__Data__
----------------------------------------

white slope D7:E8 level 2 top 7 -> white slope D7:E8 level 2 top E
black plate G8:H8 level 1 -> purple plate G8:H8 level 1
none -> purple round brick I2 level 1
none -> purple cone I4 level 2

----------------------------------------

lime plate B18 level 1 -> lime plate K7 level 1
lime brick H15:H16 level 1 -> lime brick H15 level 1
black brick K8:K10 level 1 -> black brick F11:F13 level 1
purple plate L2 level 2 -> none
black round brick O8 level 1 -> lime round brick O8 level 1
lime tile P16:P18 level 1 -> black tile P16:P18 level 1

----------------------------------------

__Exercise brief__
Report every line in the data above in which the word "lime" appears.

__Output for this exercise__
lime plate B18 level 1 -> lime plate K7 level 1
lime brick H15:H16 level 1 -> lime brick H15 level 1
black round brick O8 level 1 -> lime round brick O8 level 1
lime tile P16:P18 level 1 -> black tile P16:P18 level 1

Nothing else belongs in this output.